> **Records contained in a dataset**

——————

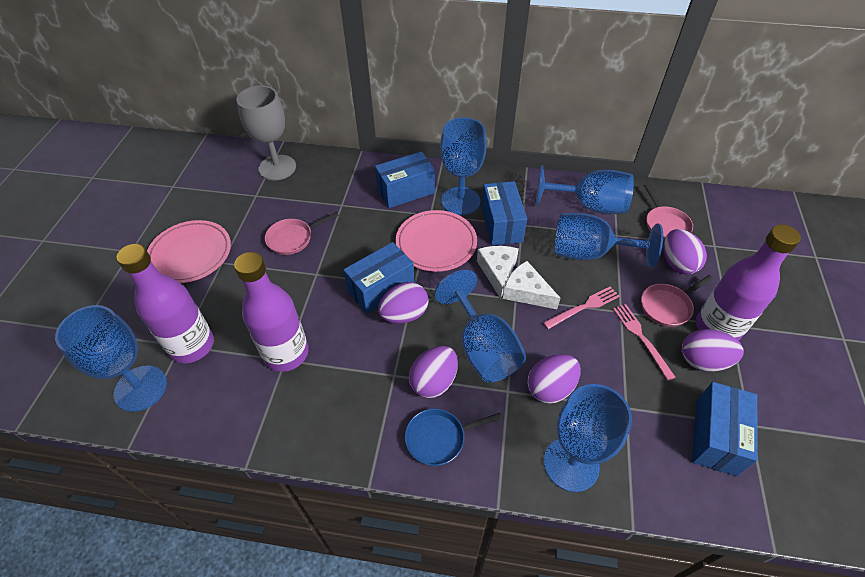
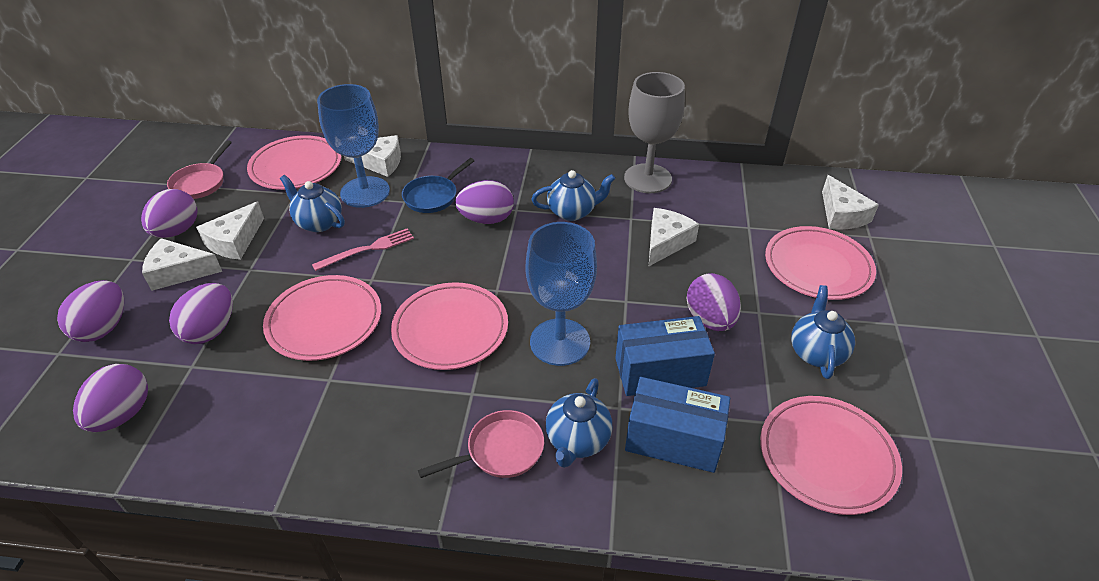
blue box: [343,242,414,314] [375,151,435,208] [482,181,527,246] [692,382,758,476] = 4 -> [615,316,715,396] [625,377,730,473] = 2
blue goblet: [55,305,167,412] [434,270,526,382] [440,117,487,215] [536,165,634,214] [544,384,632,492] [555,213,663,267] = 6 -> [317,84,390,208] [526,222,597,366] = 2
blue teapot: none = 0 -> [280,175,345,232] [531,170,615,221] [546,378,613,468] [791,285,855,379] = 4
pink fork: [543,286,620,329] [613,304,675,380] = 2 -> [312,229,414,271] = 1
pink pan: [265,212,339,255] [641,275,713,327] [644,184,693,240] = 3 -> [167,140,232,199] [418,410,544,478] = 2
pink plate: [147,220,231,283] [396,210,477,272] = 2 -> [247,135,341,190] [263,275,381,361] [391,282,508,370] [760,396,902,515] [765,226,876,300] = 5
purple bottle: [117,244,214,363] [234,252,309,372] [696,224,801,341] = 3 -> none = 0
purple egg: [378,282,429,324] [409,346,458,398] [527,354,581,404] [663,229,707,274] [681,329,744,372] = 5 -> [57,280,124,342] [73,364,148,432] [141,189,198,238] [169,283,233,344] [455,180,514,224] [687,273,741,331] = 6
white cheese: [477,246,519,299] [503,261,561,309] = 2 -> [142,238,222,291] [196,201,264,260] [344,135,401,177] [649,208,699,266] [822,175,879,230] = 5

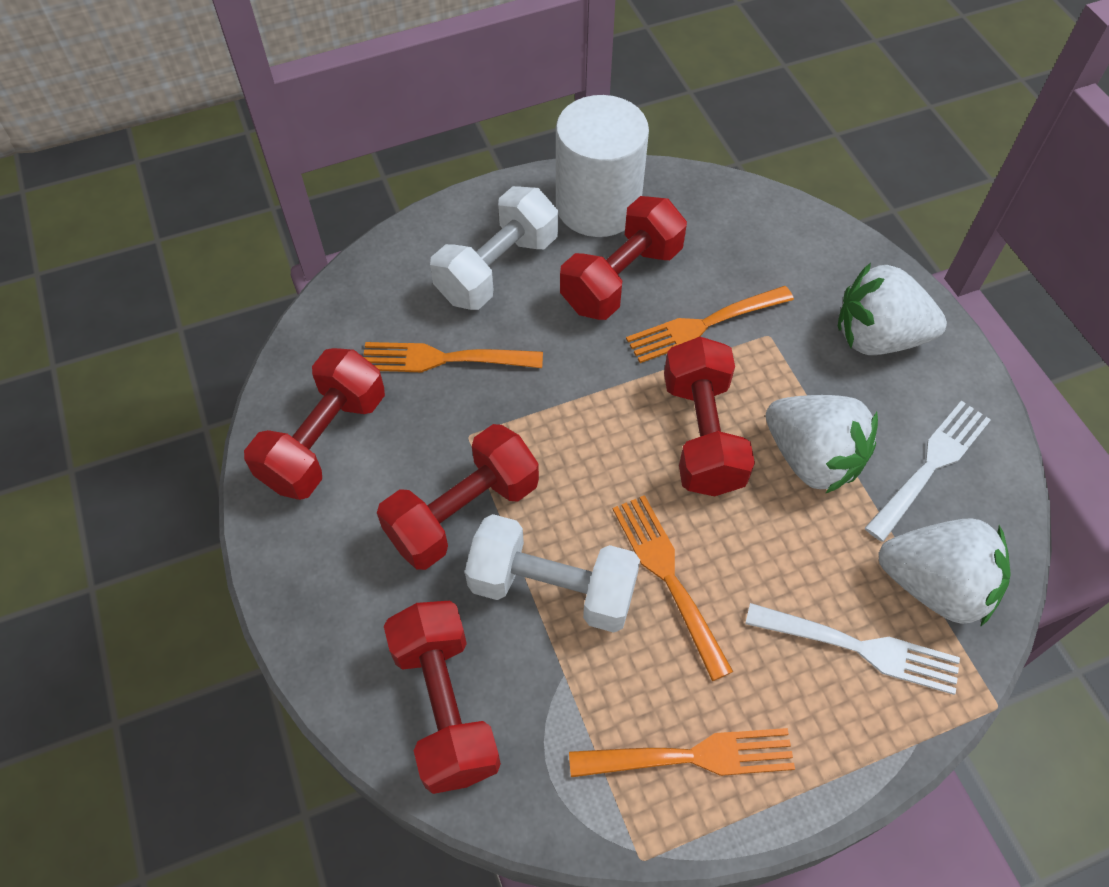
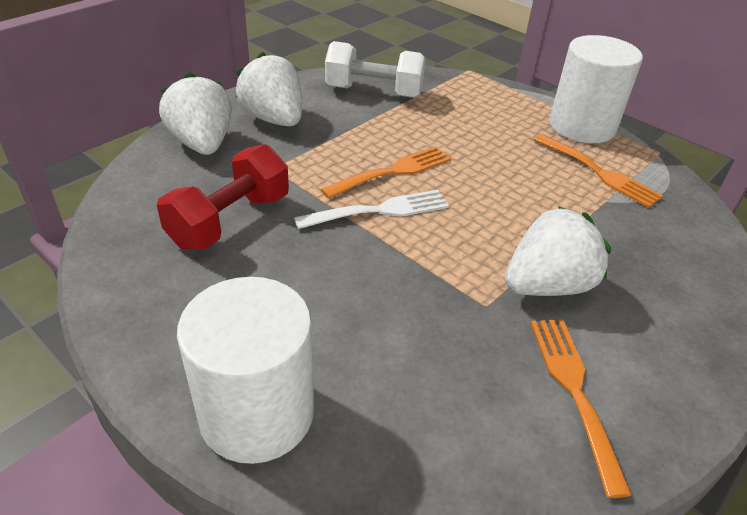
orange fork: [364,342,543,372] [569,728,795,777] [613,495,733,681] [626,286,794,363] = 4 -> [320,146,451,199] [530,319,632,498] [534,134,663,208] = 3
red dumbbell: [244,348,385,500] [377,424,539,570] [384,601,501,794] [560,196,687,320] [664,337,755,496] = 5 -> [157,144,289,250] = 1
white cylinder: [556,95,649,237] = 1 -> [177,277,314,464] [549,35,643,143] = 2
white dumbbell: [430,186,558,310] [465,514,640,633] = 2 -> [325,41,426,98] = 1
white fork: [745,603,960,695] [865,401,991,542] = 2 -> [294,190,449,229] = 1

——————

> **WHAT YOU HAVE TO DO**
Copy from the entries only those lines that hold the word "blue".

> **REPLY**
blue box: [343,242,414,314] [375,151,435,208] [482,181,527,246] [692,382,758,476] = 4 -> [615,316,715,396] [625,377,730,473] = 2
blue goblet: [55,305,167,412] [434,270,526,382] [440,117,487,215] [536,165,634,214] [544,384,632,492] [555,213,663,267] = 6 -> [317,84,390,208] [526,222,597,366] = 2
blue teapot: none = 0 -> [280,175,345,232] [531,170,615,221] [546,378,613,468] [791,285,855,379] = 4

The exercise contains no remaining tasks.